Available records Block Start

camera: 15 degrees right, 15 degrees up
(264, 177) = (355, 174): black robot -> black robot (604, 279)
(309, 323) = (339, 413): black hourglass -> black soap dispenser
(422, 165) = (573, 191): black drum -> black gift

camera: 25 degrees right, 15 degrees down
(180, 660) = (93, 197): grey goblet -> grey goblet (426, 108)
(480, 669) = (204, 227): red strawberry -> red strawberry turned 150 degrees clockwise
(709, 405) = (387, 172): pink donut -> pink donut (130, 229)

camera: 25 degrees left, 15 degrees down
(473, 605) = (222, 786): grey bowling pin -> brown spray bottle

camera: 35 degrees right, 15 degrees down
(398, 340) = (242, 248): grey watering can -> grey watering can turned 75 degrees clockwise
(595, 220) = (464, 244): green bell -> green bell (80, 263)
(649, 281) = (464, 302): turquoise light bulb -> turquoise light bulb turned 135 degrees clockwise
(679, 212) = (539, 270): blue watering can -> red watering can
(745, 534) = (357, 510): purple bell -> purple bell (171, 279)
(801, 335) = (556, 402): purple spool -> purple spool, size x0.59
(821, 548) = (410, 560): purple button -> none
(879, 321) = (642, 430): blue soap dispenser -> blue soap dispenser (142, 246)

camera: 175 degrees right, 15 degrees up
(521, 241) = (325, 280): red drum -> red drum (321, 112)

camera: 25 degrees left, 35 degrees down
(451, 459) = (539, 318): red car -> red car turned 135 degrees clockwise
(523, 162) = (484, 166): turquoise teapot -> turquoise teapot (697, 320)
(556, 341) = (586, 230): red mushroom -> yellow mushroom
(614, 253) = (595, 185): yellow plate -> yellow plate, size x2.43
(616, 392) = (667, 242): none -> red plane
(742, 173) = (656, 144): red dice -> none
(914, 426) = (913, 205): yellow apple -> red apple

Available records Block End

Above are the lines; repeat exactly the ones from the line containing "(480, 669) = (204, 227): red" down to the line containing "(616, 392) = (667, 242): none -> red plane", both inclusive.

(480, 669) = (204, 227): red strawberry -> red strawberry turned 150 degrees clockwise
(709, 405) = (387, 172): pink donut -> pink donut (130, 229)

camera: 25 degrees left, 15 degrees down
(473, 605) = (222, 786): grey bowling pin -> brown spray bottle

camera: 35 degrees right, 15 degrees down
(398, 340) = (242, 248): grey watering can -> grey watering can turned 75 degrees clockwise
(595, 220) = (464, 244): green bell -> green bell (80, 263)
(649, 281) = (464, 302): turquoise light bulb -> turquoise light bulb turned 135 degrees clockwise
(679, 212) = (539, 270): blue watering can -> red watering can
(745, 534) = (357, 510): purple bell -> purple bell (171, 279)
(801, 335) = (556, 402): purple spool -> purple spool, size x0.59
(821, 548) = (410, 560): purple button -> none
(879, 321) = (642, 430): blue soap dispenser -> blue soap dispenser (142, 246)

camera: 175 degrees right, 15 degrees up
(521, 241) = (325, 280): red drum -> red drum (321, 112)

camera: 25 degrees left, 35 degrees down
(451, 459) = (539, 318): red car -> red car turned 135 degrees clockwise
(523, 162) = (484, 166): turquoise teapot -> turquoise teapot (697, 320)
(556, 341) = (586, 230): red mushroom -> yellow mushroom
(614, 253) = (595, 185): yellow plate -> yellow plate, size x2.43
(616, 392) = (667, 242): none -> red plane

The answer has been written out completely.